Raw data Block Start

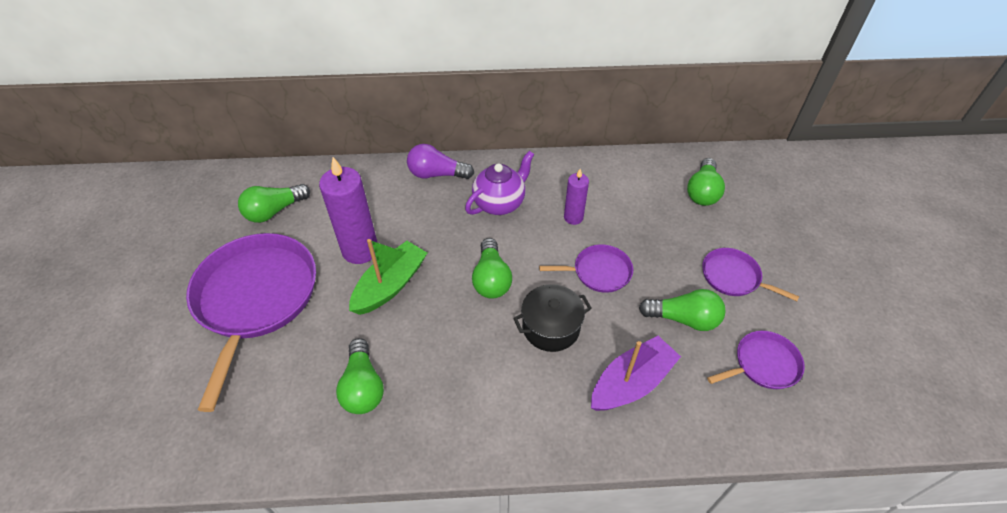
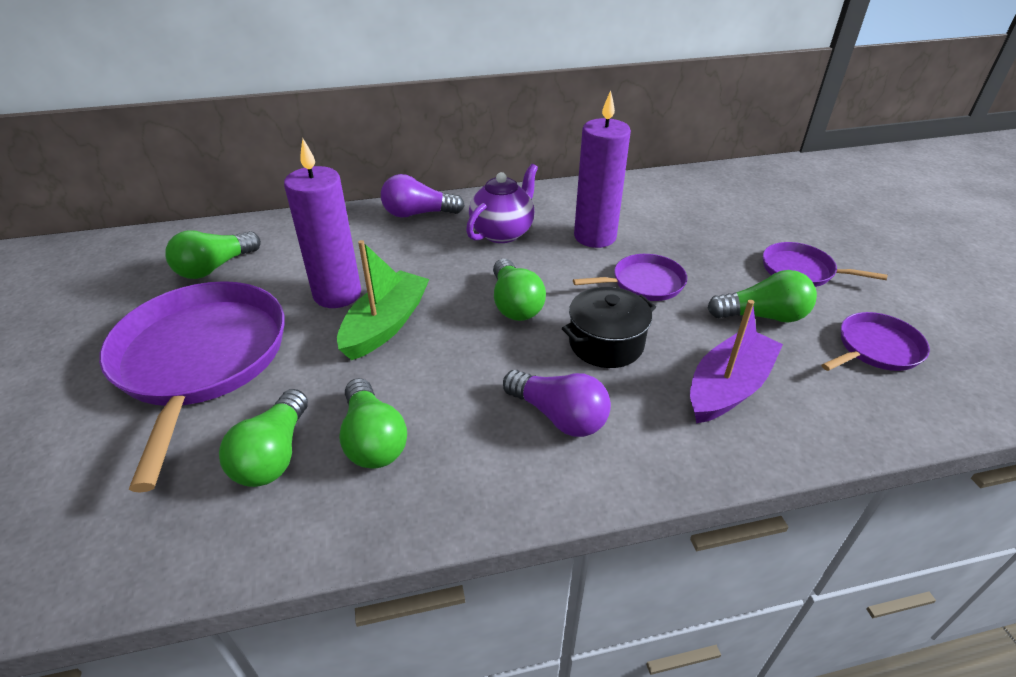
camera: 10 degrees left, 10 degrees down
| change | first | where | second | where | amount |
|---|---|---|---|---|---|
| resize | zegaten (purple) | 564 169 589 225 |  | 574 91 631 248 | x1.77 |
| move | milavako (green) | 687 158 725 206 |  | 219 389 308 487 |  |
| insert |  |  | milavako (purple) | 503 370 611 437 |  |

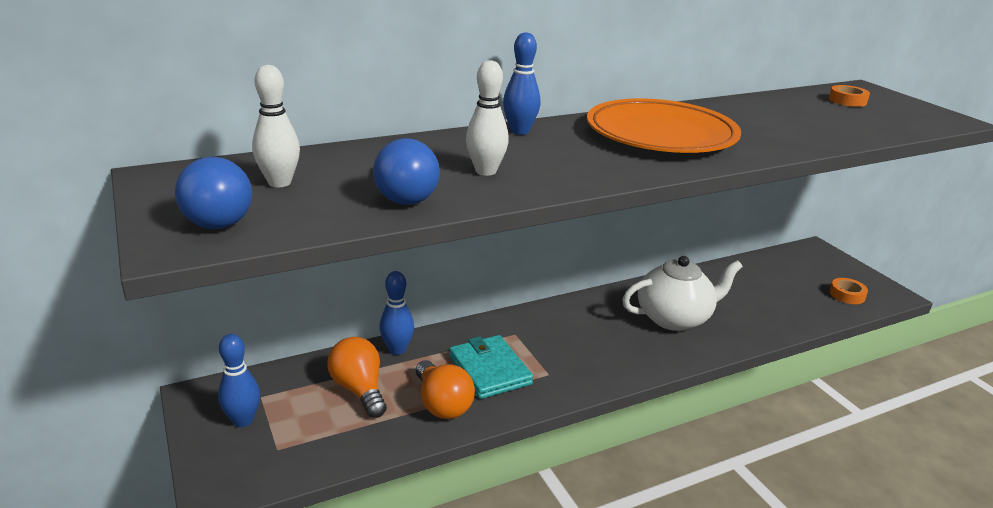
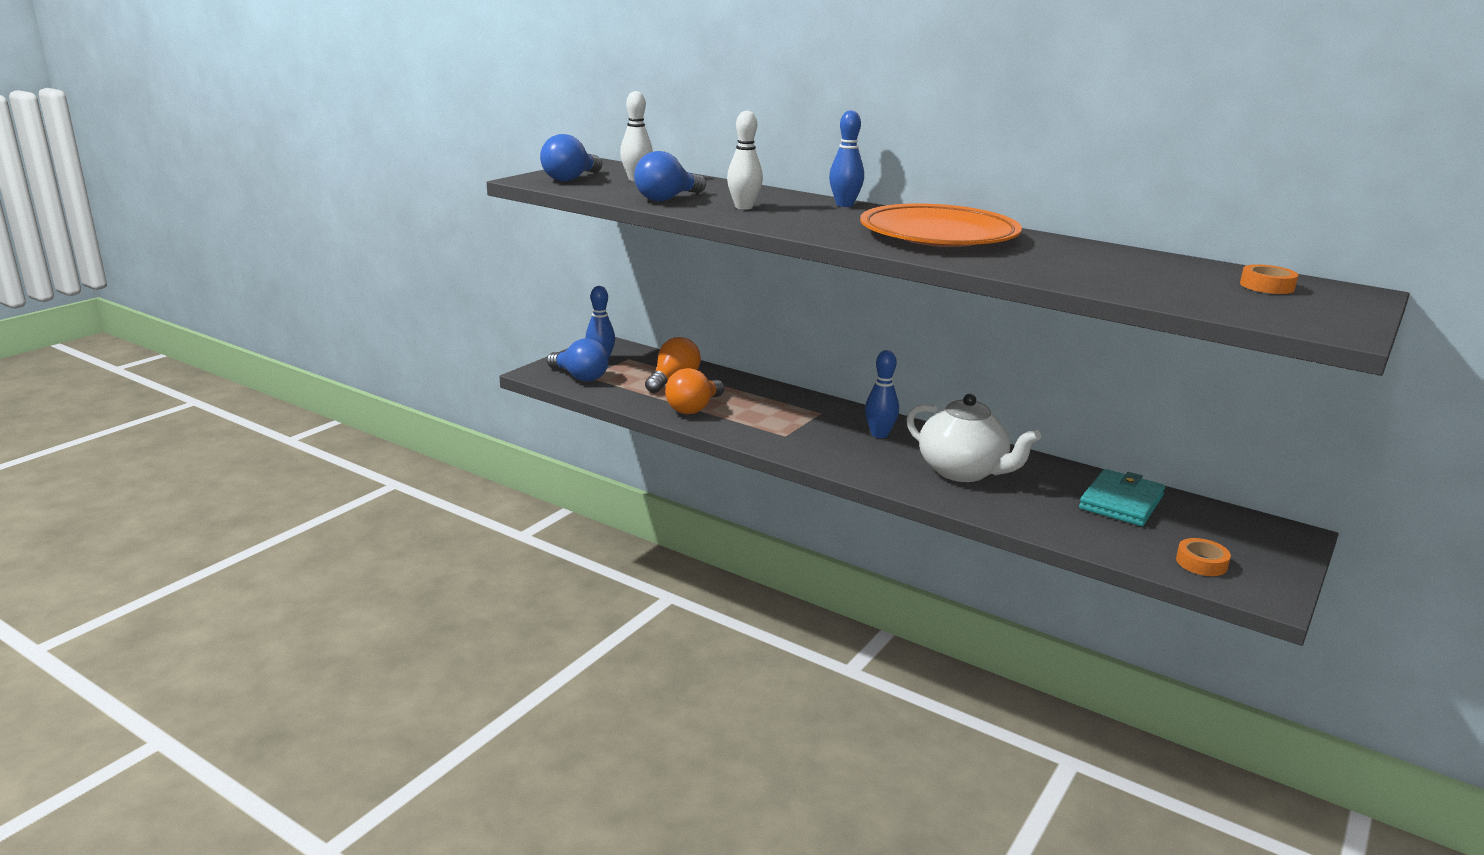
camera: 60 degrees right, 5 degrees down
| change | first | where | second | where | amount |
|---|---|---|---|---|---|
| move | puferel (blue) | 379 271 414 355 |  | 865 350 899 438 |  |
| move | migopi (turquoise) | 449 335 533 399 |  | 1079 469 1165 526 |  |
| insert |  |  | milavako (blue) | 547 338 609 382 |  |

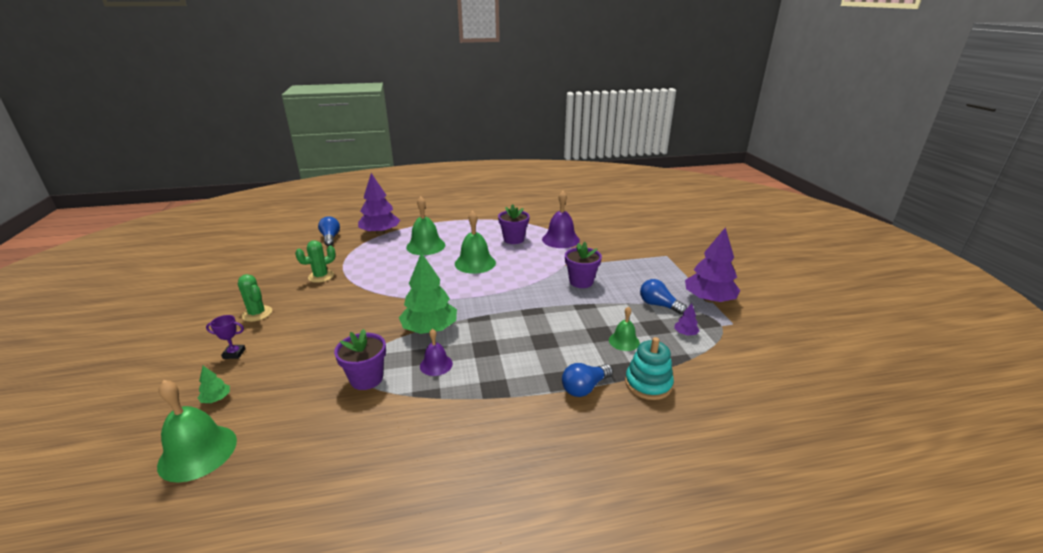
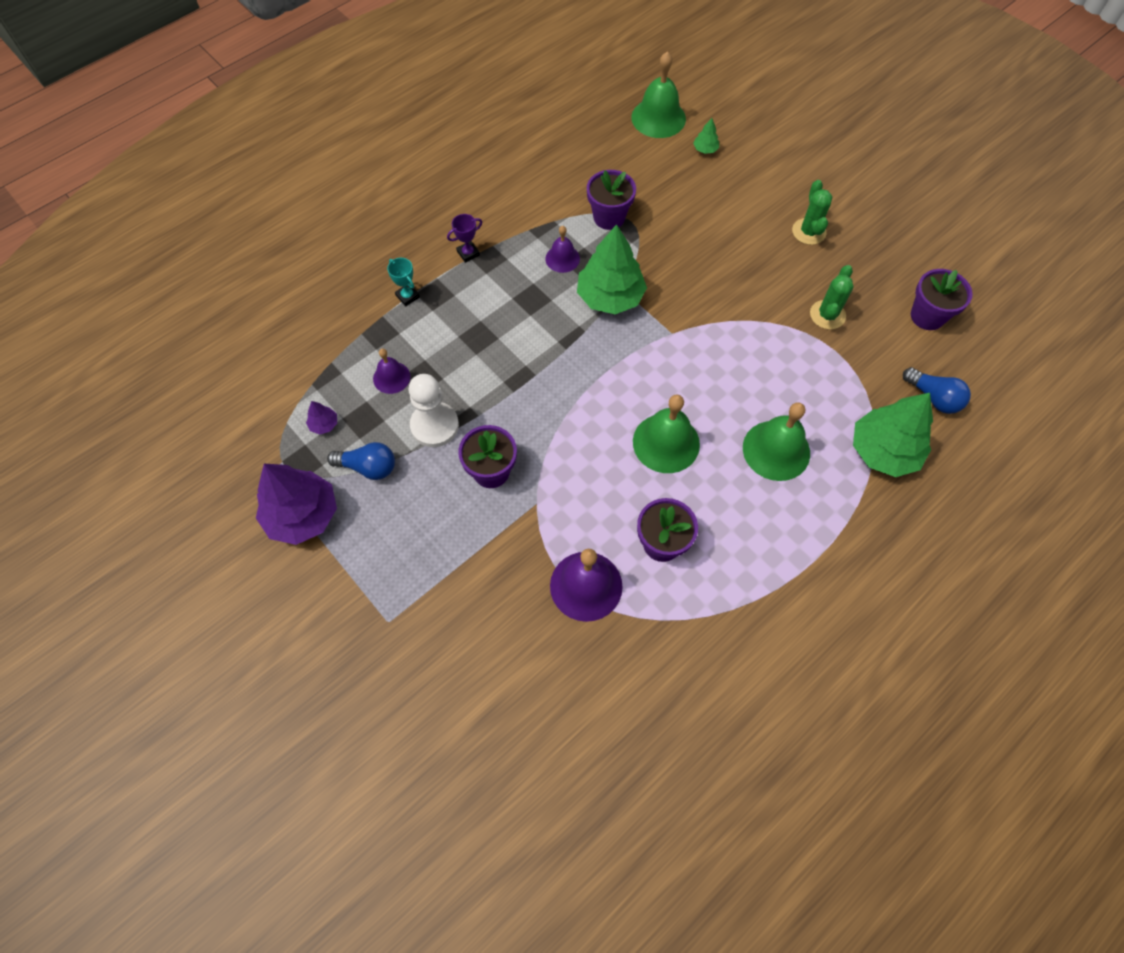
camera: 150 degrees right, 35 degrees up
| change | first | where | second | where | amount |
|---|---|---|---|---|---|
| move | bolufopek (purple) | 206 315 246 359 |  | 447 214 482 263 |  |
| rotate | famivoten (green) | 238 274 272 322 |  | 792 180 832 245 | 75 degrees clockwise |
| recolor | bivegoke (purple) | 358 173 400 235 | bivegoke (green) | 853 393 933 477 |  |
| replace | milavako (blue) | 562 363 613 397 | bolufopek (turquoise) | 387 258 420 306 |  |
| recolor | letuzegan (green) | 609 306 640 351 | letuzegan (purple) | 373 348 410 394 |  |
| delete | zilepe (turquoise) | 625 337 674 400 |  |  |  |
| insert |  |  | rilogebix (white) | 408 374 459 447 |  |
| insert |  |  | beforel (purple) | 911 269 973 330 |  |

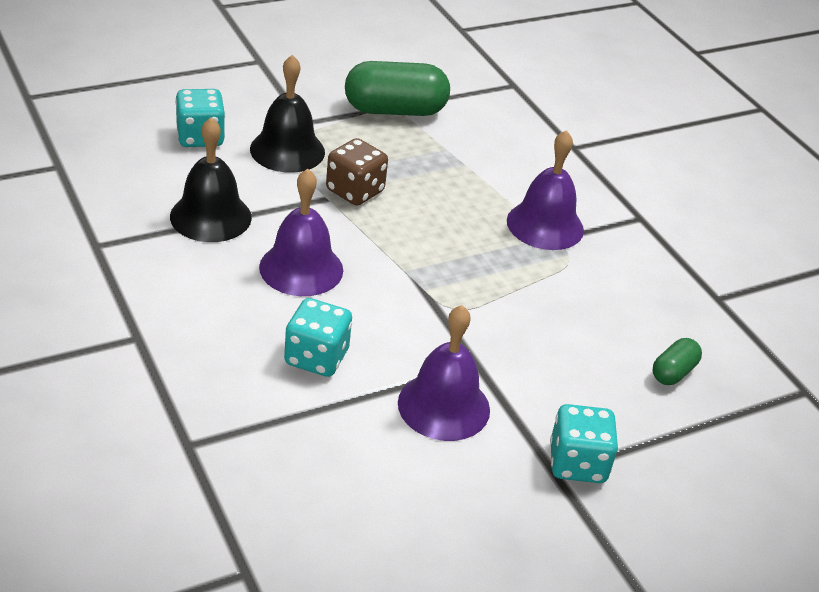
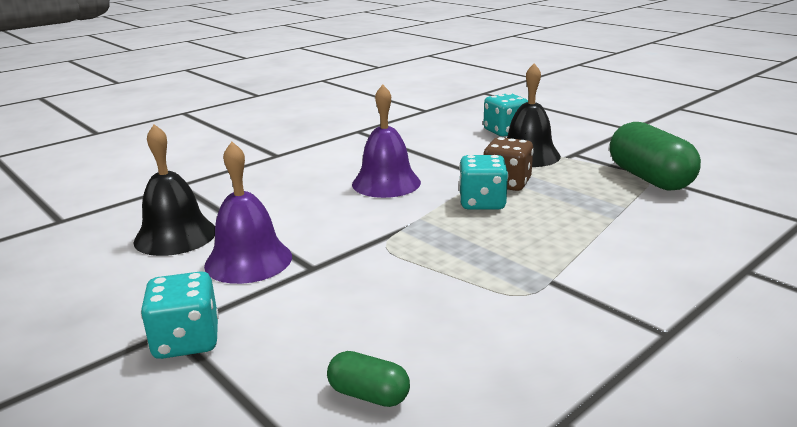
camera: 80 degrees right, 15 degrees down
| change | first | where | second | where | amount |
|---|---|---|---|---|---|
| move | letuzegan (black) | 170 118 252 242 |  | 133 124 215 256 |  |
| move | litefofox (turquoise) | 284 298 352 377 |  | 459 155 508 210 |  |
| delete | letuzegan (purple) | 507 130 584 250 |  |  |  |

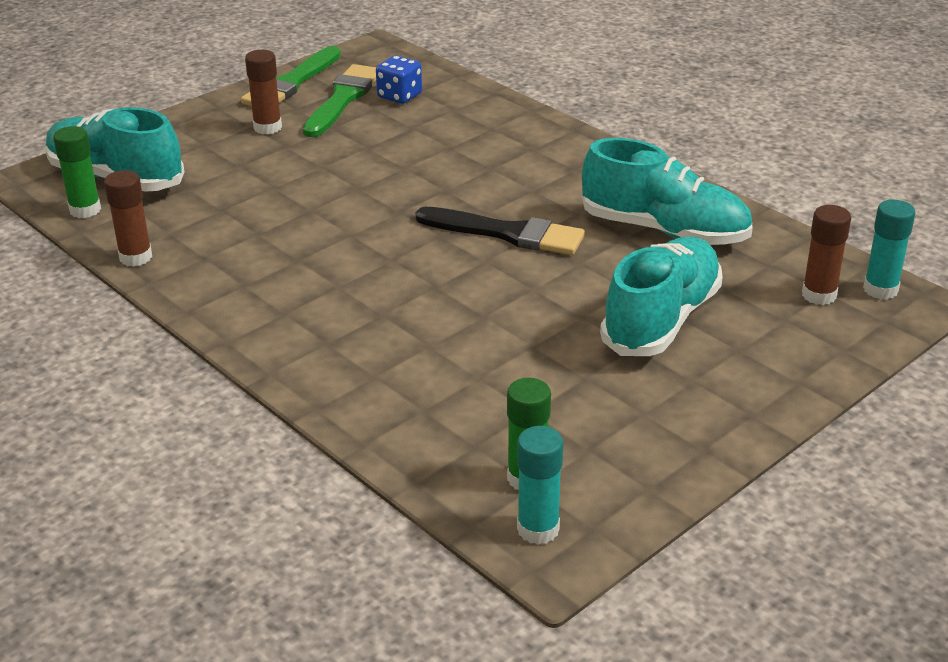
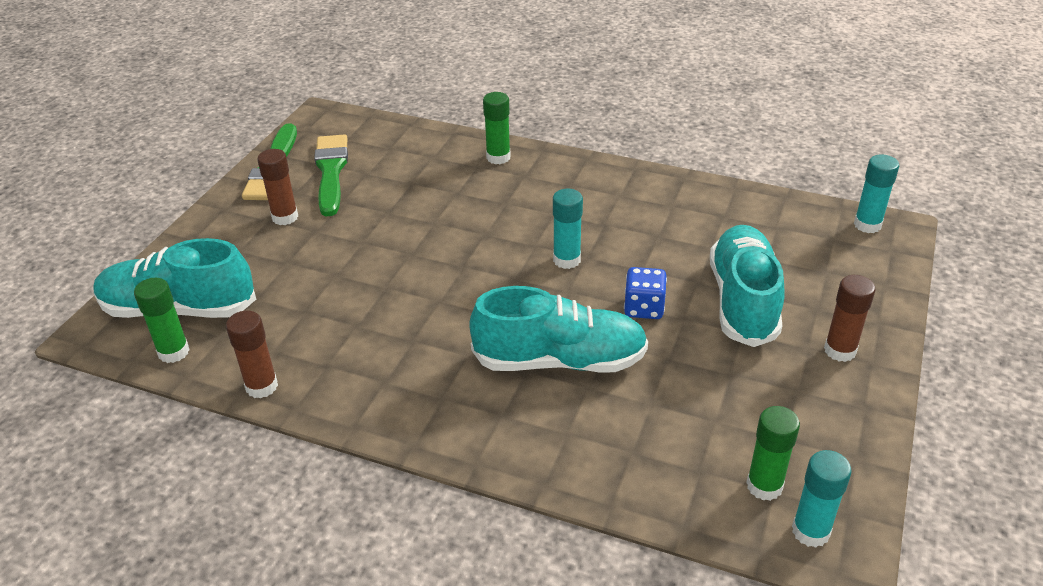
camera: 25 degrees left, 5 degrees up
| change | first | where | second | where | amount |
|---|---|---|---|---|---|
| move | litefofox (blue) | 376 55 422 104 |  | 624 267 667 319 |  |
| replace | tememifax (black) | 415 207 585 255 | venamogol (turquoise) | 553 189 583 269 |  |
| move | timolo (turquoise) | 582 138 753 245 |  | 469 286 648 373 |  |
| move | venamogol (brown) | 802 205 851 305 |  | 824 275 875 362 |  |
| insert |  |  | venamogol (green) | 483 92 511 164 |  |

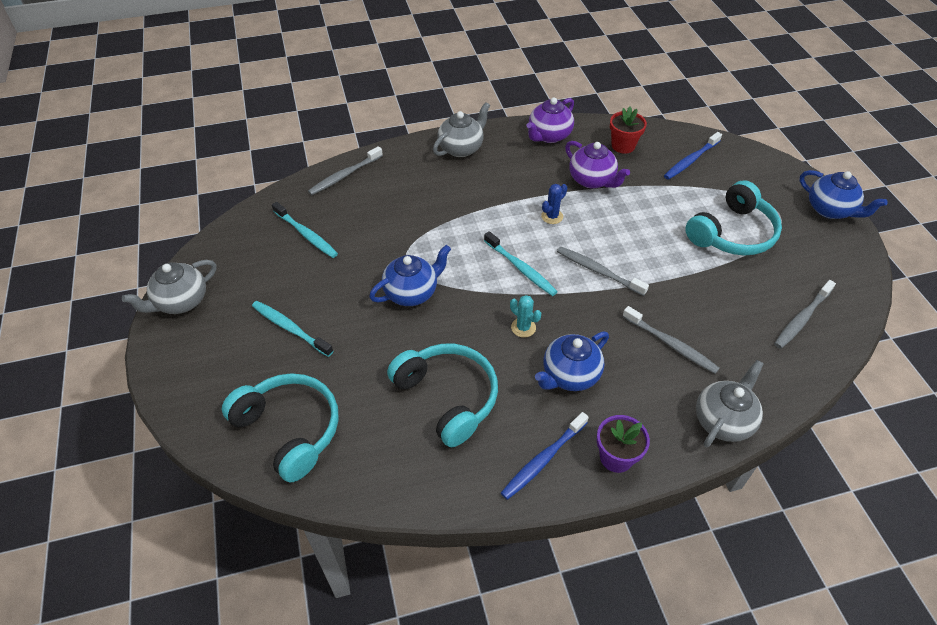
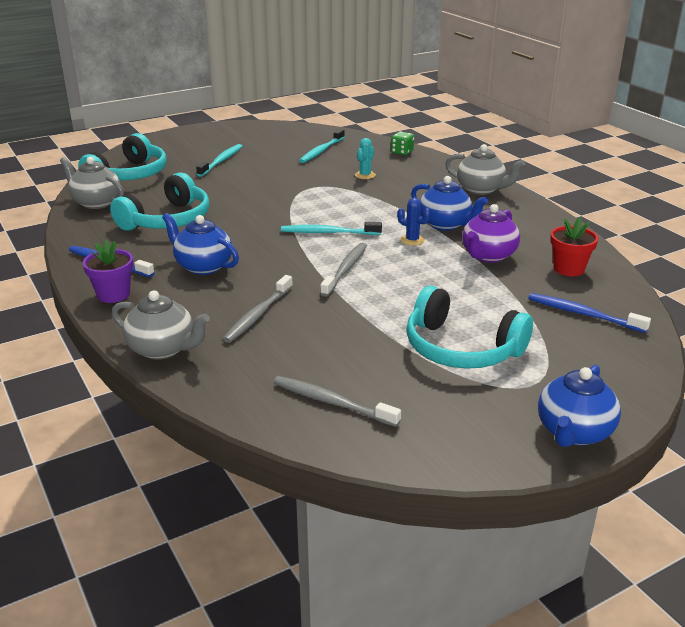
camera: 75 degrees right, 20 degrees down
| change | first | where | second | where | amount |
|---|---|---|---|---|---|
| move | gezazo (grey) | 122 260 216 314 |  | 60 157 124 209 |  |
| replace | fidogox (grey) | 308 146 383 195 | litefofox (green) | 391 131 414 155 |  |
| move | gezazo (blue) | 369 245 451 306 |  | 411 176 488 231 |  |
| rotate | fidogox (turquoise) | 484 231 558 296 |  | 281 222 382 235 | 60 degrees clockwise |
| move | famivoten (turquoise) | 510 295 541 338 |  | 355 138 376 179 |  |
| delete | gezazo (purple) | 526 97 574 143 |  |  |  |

Raw data Block End

__What the task asks__
The records above are to be retyped exactly, with every picture left out.

__Output of the exercise__
camera: 10 degrees left, 10 degrees down
| change | first | where | second | where | amount |
|---|---|---|---|---|---|
| resize | zegaten (purple) | 564 169 589 225 |  | 574 91 631 248 | x1.77 |
| move | milavako (green) | 687 158 725 206 |  | 219 389 308 487 |  |
| insert |  |  | milavako (purple) | 503 370 611 437 |  |

camera: 60 degrees right, 5 degrees down
| change | first | where | second | where | amount |
|---|---|---|---|---|---|
| move | puferel (blue) | 379 271 414 355 |  | 865 350 899 438 |  |
| move | migopi (turquoise) | 449 335 533 399 |  | 1079 469 1165 526 |  |
| insert |  |  | milavako (blue) | 547 338 609 382 |  |

camera: 150 degrees right, 35 degrees up
| change | first | where | second | where | amount |
|---|---|---|---|---|---|
| move | bolufopek (purple) | 206 315 246 359 |  | 447 214 482 263 |  |
| rotate | famivoten (green) | 238 274 272 322 |  | 792 180 832 245 | 75 degrees clockwise |
| recolor | bivegoke (purple) | 358 173 400 235 | bivegoke (green) | 853 393 933 477 |  |
| replace | milavako (blue) | 562 363 613 397 | bolufopek (turquoise) | 387 258 420 306 |  |
| recolor | letuzegan (green) | 609 306 640 351 | letuzegan (purple) | 373 348 410 394 |  |
| delete | zilepe (turquoise) | 625 337 674 400 |  |  |  |
| insert |  |  | rilogebix (white) | 408 374 459 447 |  |
| insert |  |  | beforel (purple) | 911 269 973 330 |  |

camera: 80 degrees right, 15 degrees down
| change | first | where | second | where | amount |
|---|---|---|---|---|---|
| move | letuzegan (black) | 170 118 252 242 |  | 133 124 215 256 |  |
| move | litefofox (turquoise) | 284 298 352 377 |  | 459 155 508 210 |  |
| delete | letuzegan (purple) | 507 130 584 250 |  |  |  |

camera: 25 degrees left, 5 degrees up
| change | first | where | second | where | amount |
|---|---|---|---|---|---|
| move | litefofox (blue) | 376 55 422 104 |  | 624 267 667 319 |  |
| replace | tememifax (black) | 415 207 585 255 | venamogol (turquoise) | 553 189 583 269 |  |
| move | timolo (turquoise) | 582 138 753 245 |  | 469 286 648 373 |  |
| move | venamogol (brown) | 802 205 851 305 |  | 824 275 875 362 |  |
| insert |  |  | venamogol (green) | 483 92 511 164 |  |

camera: 75 degrees right, 20 degrees down
| change | first | where | second | where | amount |
|---|---|---|---|---|---|
| move | gezazo (grey) | 122 260 216 314 |  | 60 157 124 209 |  |
| replace | fidogox (grey) | 308 146 383 195 | litefofox (green) | 391 131 414 155 |  |
| move | gezazo (blue) | 369 245 451 306 |  | 411 176 488 231 |  |
| rotate | fidogox (turquoise) | 484 231 558 296 |  | 281 222 382 235 | 60 degrees clockwise |
| move | famivoten (turquoise) | 510 295 541 338 |  | 355 138 376 179 |  |
| delete | gezazo (purple) | 526 97 574 143 |  |  |  |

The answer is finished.